Material to process Block Start
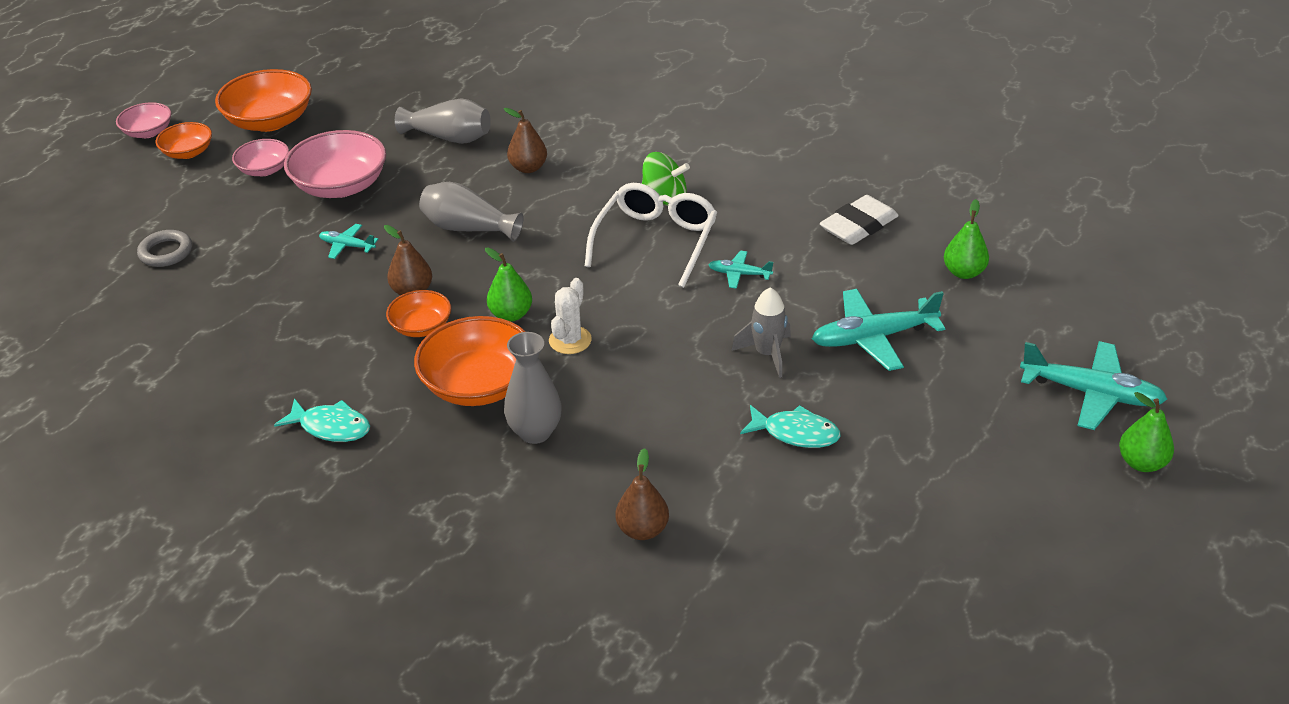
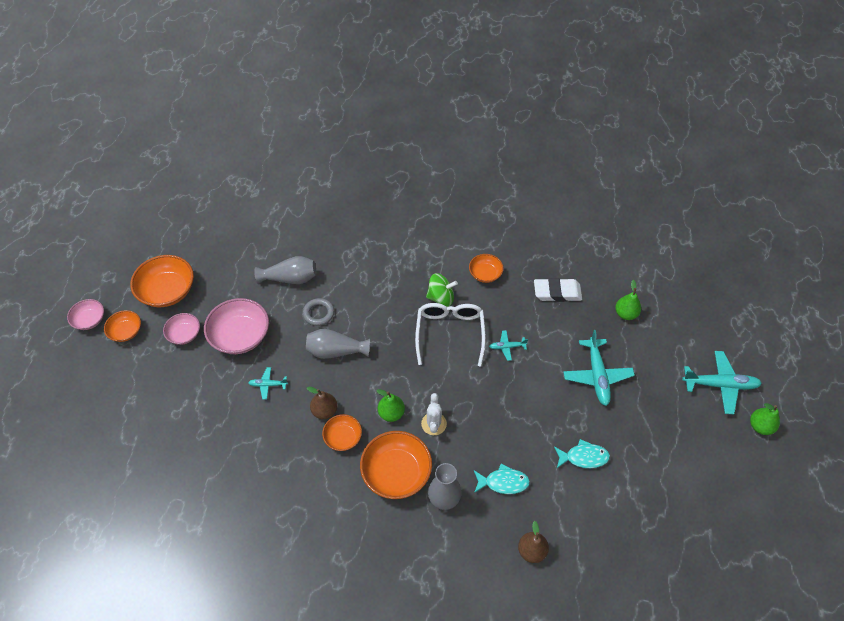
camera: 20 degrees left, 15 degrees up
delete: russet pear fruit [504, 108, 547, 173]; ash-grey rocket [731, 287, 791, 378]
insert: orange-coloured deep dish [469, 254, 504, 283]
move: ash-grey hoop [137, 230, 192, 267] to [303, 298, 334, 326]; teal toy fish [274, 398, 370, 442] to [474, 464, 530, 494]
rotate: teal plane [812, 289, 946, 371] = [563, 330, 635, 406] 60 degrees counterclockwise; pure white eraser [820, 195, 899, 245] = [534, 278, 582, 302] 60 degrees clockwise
Material to process Block End
Material to process Block Start
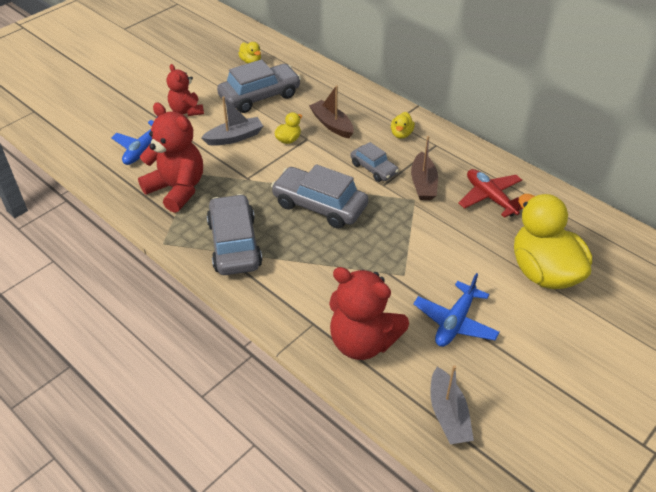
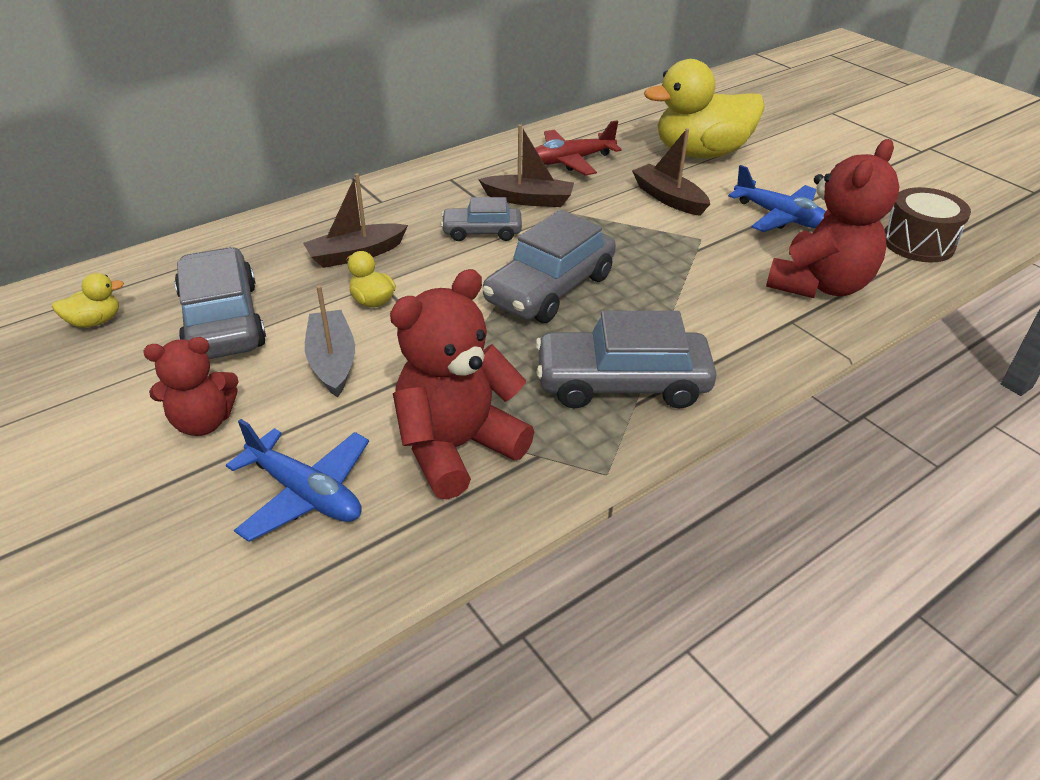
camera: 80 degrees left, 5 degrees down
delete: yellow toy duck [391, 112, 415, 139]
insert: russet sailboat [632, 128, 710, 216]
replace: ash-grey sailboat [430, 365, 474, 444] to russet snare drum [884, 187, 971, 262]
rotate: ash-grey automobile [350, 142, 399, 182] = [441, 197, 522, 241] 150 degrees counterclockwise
Material to process Block End
## To do
Only the lines above from the one with "camera: 20 degrees left, 15 degrees up" through the one with "move: ash-grey hoop" should be duplicated, character for character.

## Solution to the exercise
camera: 20 degrees left, 15 degrees up
delete: russet pear fruit [504, 108, 547, 173]; ash-grey rocket [731, 287, 791, 378]
insert: orange-coloured deep dish [469, 254, 504, 283]
move: ash-grey hoop [137, 230, 192, 267] to [303, 298, 334, 326]; teal toy fish [274, 398, 370, 442] to [474, 464, 530, 494]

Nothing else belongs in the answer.